> [Instructions to follow] In the listing below, tally the lines that hold "moved" and report that number by itself.

> [Information provided]
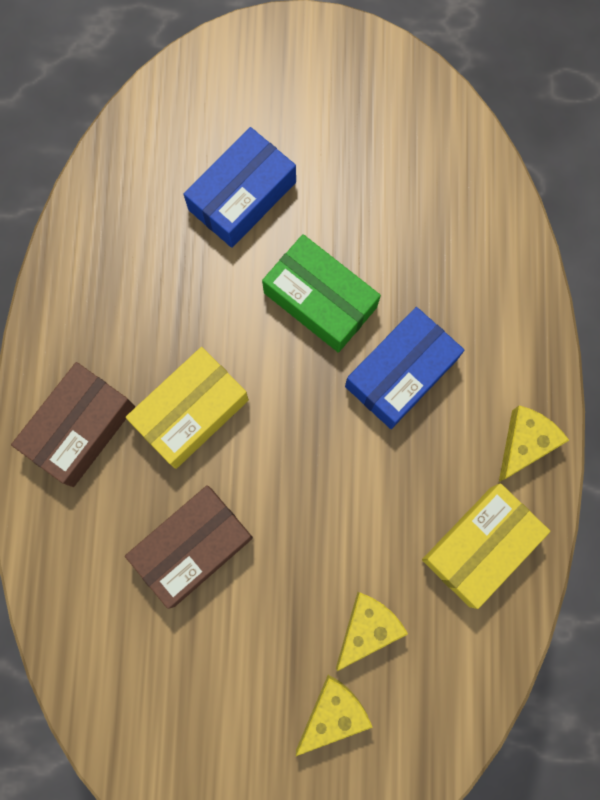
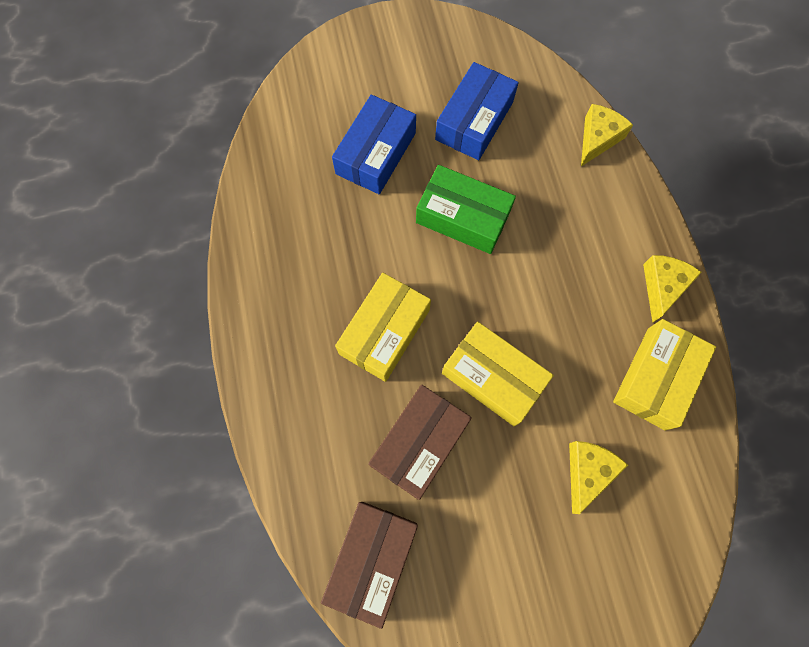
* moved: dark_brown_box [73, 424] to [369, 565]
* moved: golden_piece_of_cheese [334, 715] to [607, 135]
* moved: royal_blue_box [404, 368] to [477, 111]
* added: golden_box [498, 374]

> [Result of the task] 3